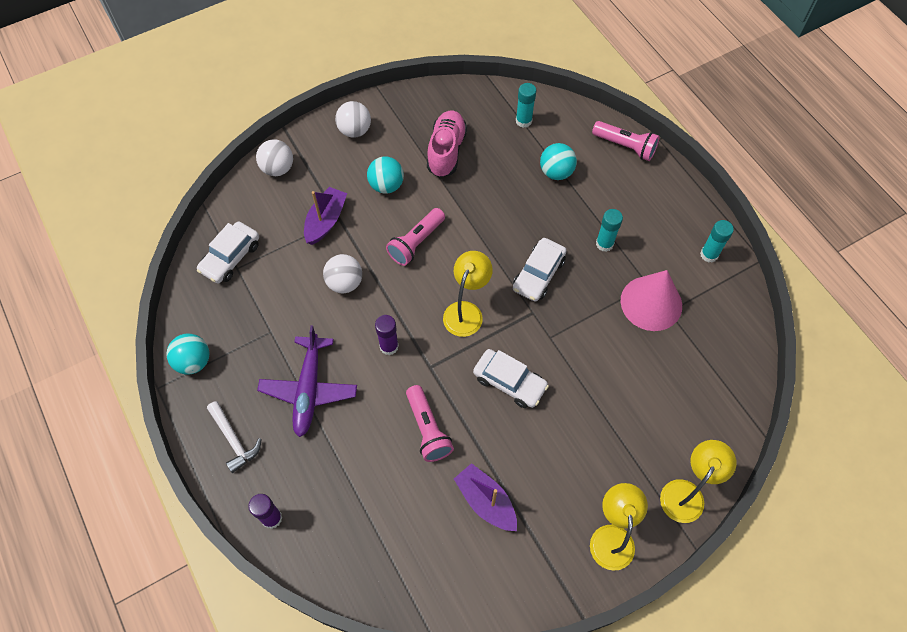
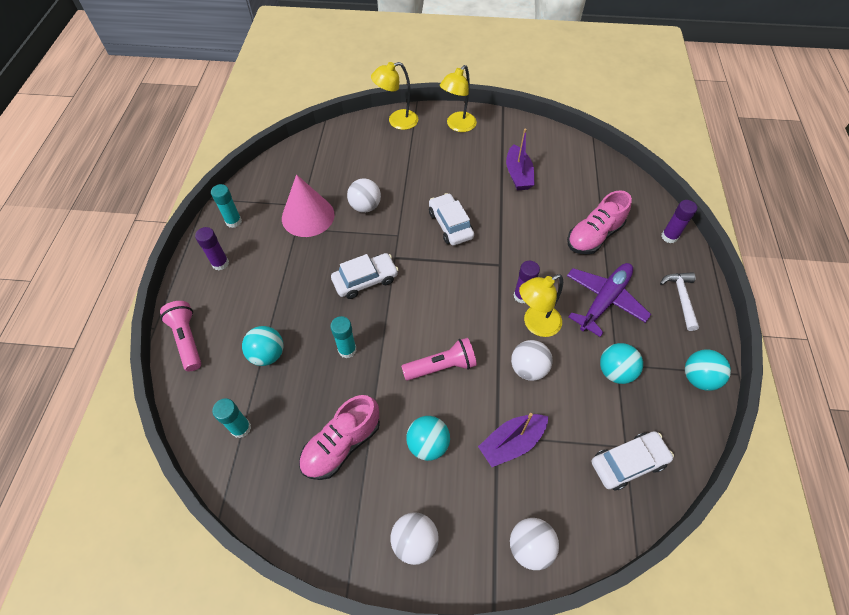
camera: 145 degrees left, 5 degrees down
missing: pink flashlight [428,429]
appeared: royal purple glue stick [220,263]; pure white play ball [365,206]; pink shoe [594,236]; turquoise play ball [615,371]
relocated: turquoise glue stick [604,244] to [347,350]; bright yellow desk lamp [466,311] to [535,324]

------------------------------------------------------------

## WHAT THE TASK REQUIRES
What lines of the material above include "stick"? Copy each one.

## EXERCISE SOLUTION
appeared: royal purple glue stick [220,263]; pure white play ball [365,206]; pink shoe [594,236]; turquoise play ball [615,371]
relocated: turquoise glue stick [604,244] to [347,350]; bright yellow desk lamp [466,311] to [535,324]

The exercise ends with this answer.